• Exercise brief:
From the line with "camera: 25 degrees right, 5 degrees up" through the line with "(566, 66) = (543, 93): black", inclusive, return each line of the data below exactly and leave the rest out.

• Supplied data:
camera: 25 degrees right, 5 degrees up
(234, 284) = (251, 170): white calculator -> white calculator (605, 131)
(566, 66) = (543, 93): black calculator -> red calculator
---
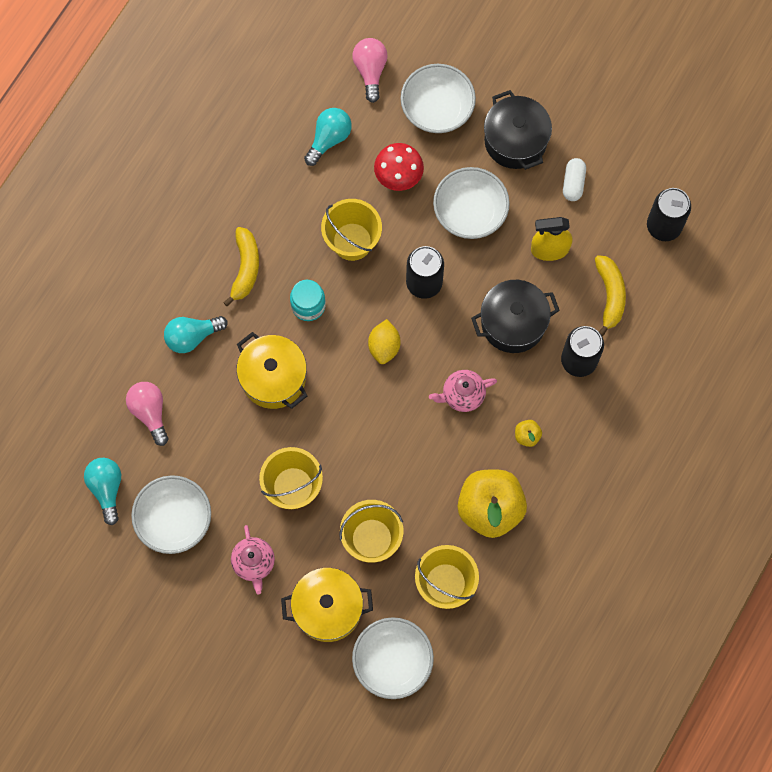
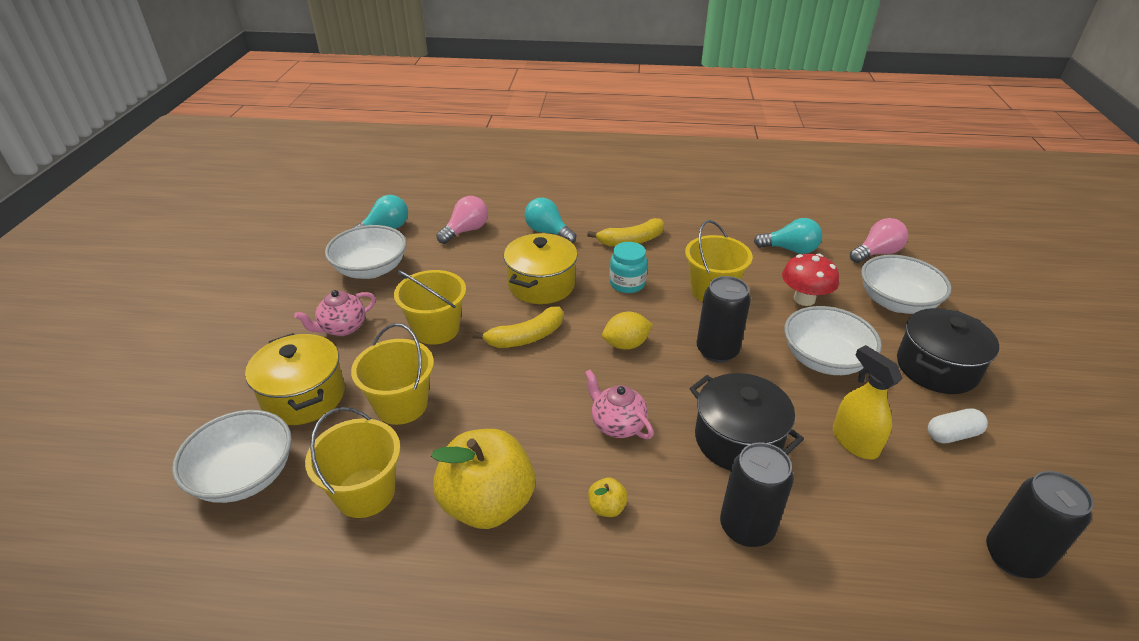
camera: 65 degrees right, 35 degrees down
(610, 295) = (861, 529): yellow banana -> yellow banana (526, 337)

• Answer to this exercise:
camera: 25 degrees right, 5 degrees up
(234, 284) = (251, 170): white calculator -> white calculator (605, 131)
(566, 66) = (543, 93): black calculator -> red calculator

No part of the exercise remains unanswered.